Stored data >>
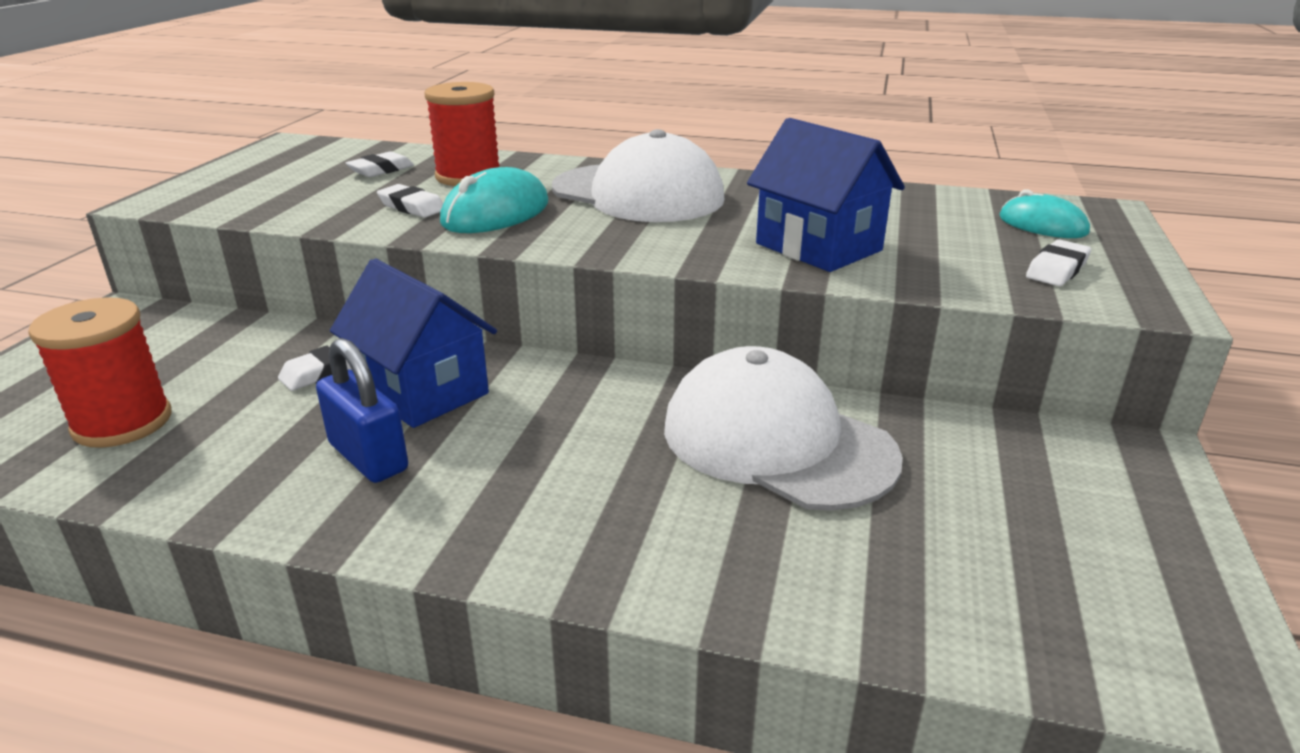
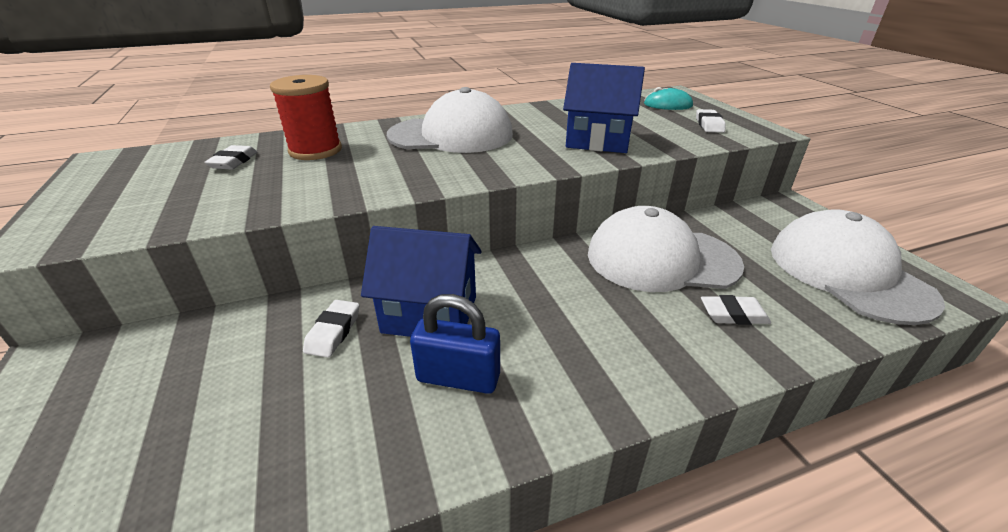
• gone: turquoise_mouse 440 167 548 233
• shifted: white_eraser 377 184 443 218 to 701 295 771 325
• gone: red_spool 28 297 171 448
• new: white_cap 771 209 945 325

Exercise prompt >>
Print each line, exactly as written, from the one that contains "295 771 325" to the end of the data above, with both end lines included and nothing else.

Written response >>
• shifted: white_eraser 377 184 443 218 to 701 295 771 325
• gone: red_spool 28 297 171 448
• new: white_cap 771 209 945 325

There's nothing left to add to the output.